TASK
Where a line of the data holds the word "dispenser", copy that line.

DATA FOR REVIEW

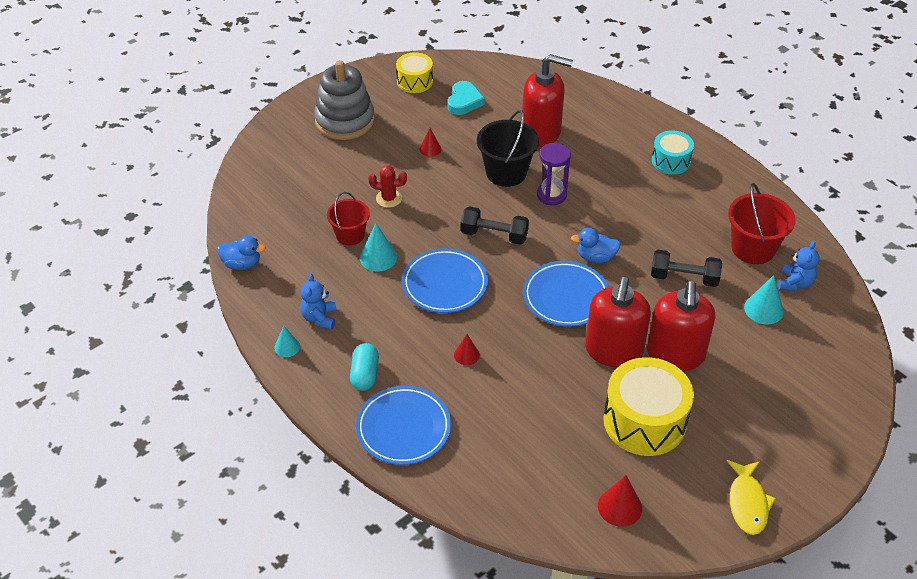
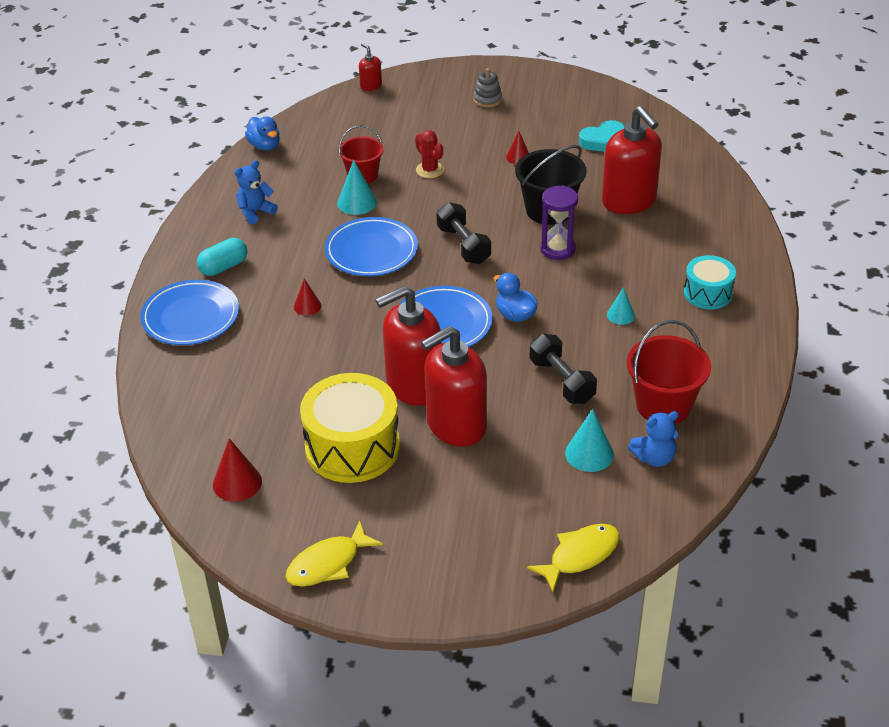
camera: 50 degrees right, 5 degrees down
(245, 164) = (371, 86): none -> red soap dispenser
(287, 347) = (207, 214): turquoise cone -> turquoise cone (620, 315)
(345, 121) = (487, 99): grey stacking toy -> grey stacking toy, size x0.45
(415, 81) = (588, 104): yellow drum -> none
(849, 372) = (580, 556): none -> yellow fish

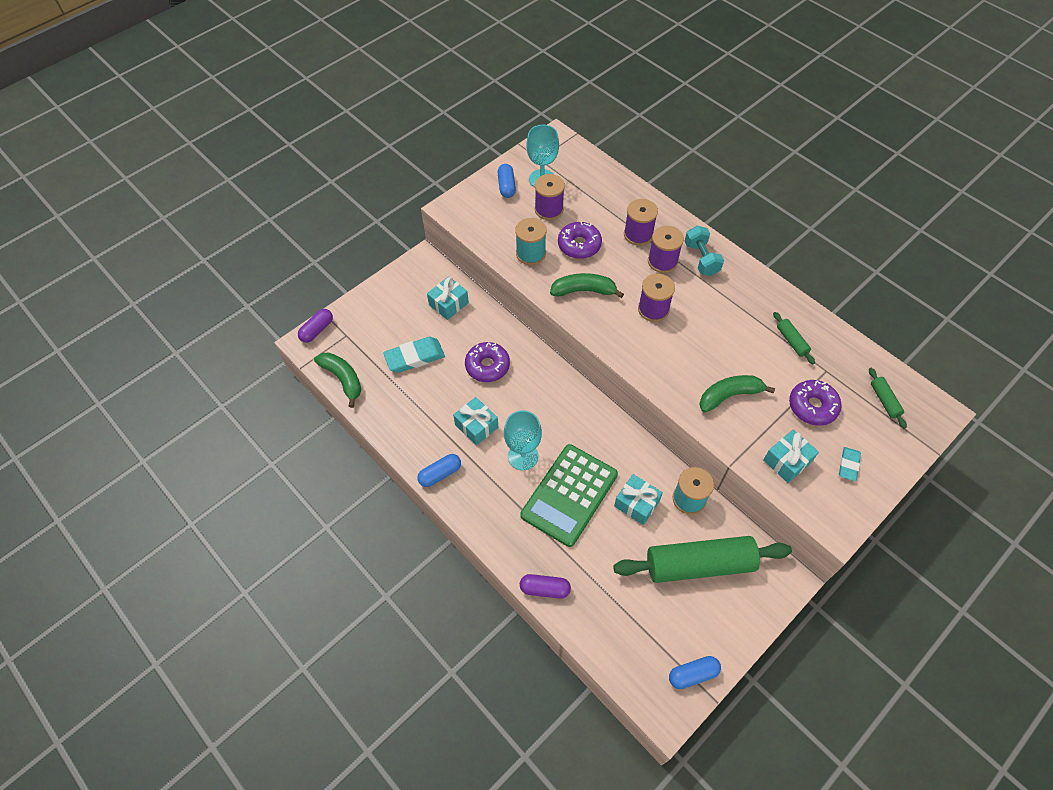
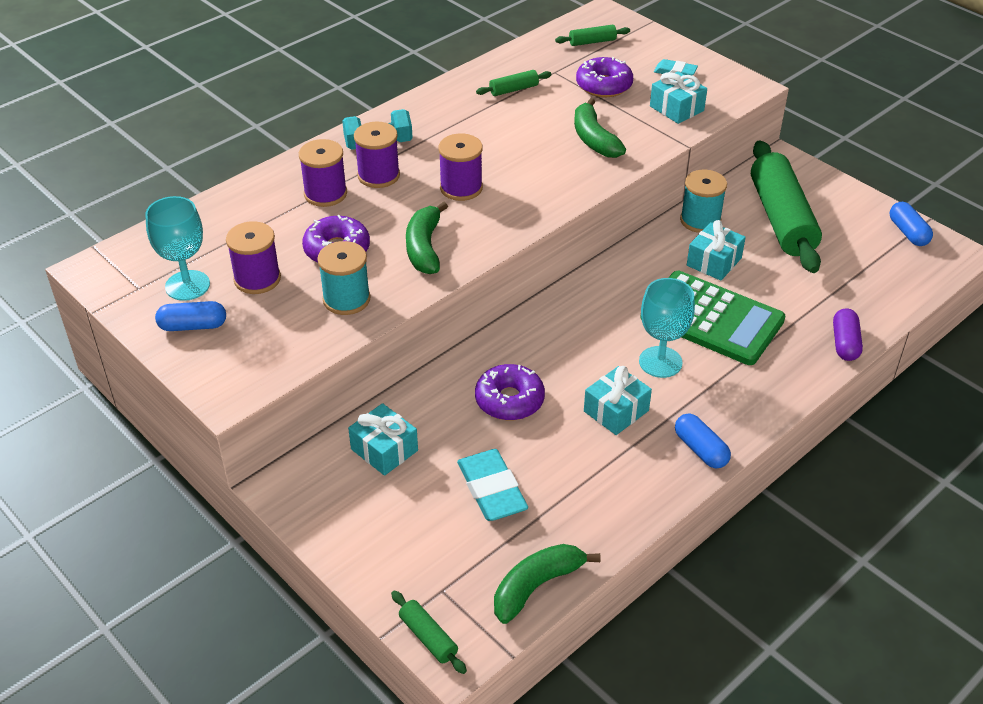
camera: 90 degrees left, 15 degrees down
(317, 330) = (428, 637): purple capsule -> green rolling pin

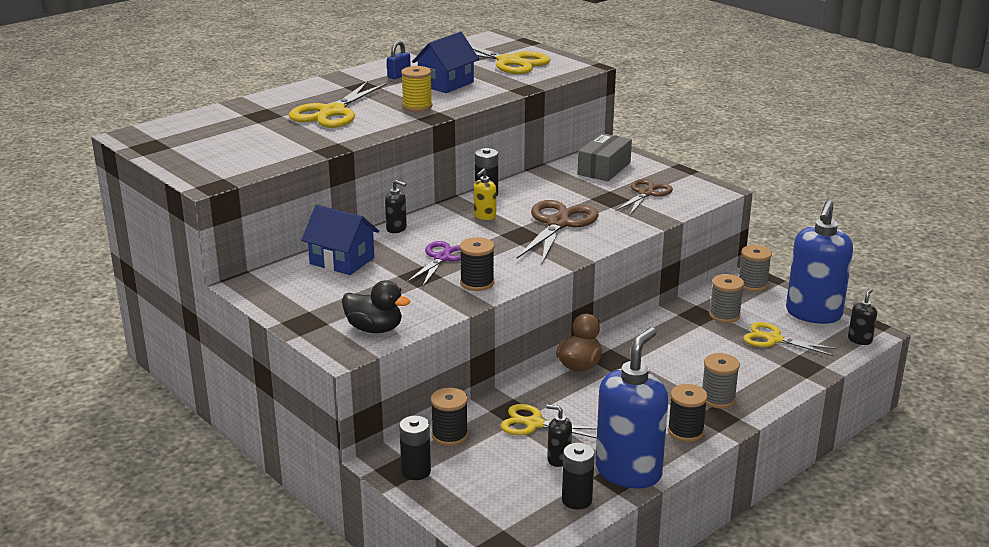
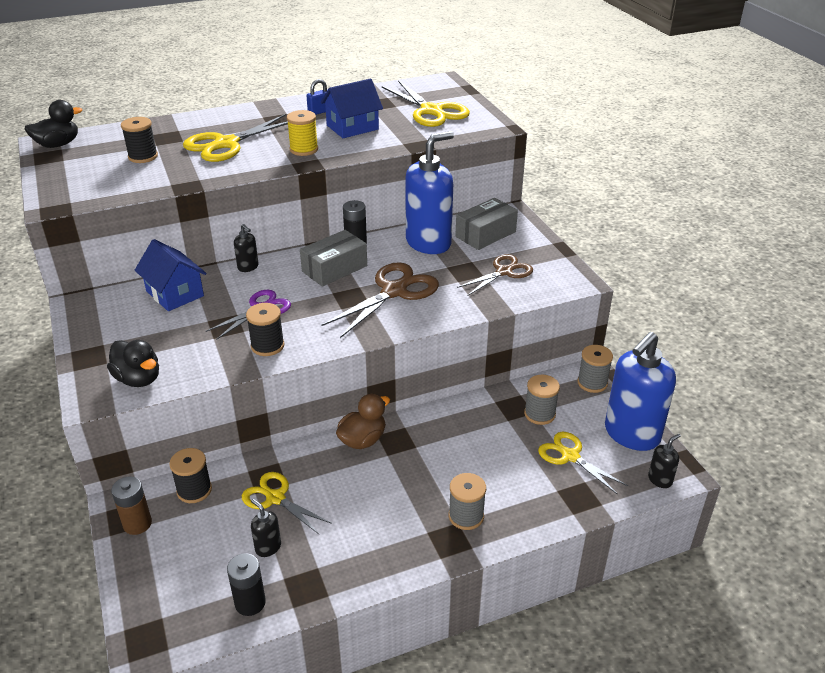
camera: 20 degrees right, 10 degrees up
(148, 136) = (58, 145): none -> black duck
(416, 471) = (137, 524): black battery -> brown battery
(484, 216) = (334, 268): yellow soap dispenser -> grey box
(628, 472) = (320, 583): blue soap dispenser -> blue soap dispenser (428, 243)
(685, 431) = (408, 548): black spool -> black spool (143, 156)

ANSWER TO THIS PROBLEM
(245, 164) = (371, 86): none -> red soap dispenser
(484, 216) = (334, 268): yellow soap dispenser -> grey box
(628, 472) = (320, 583): blue soap dispenser -> blue soap dispenser (428, 243)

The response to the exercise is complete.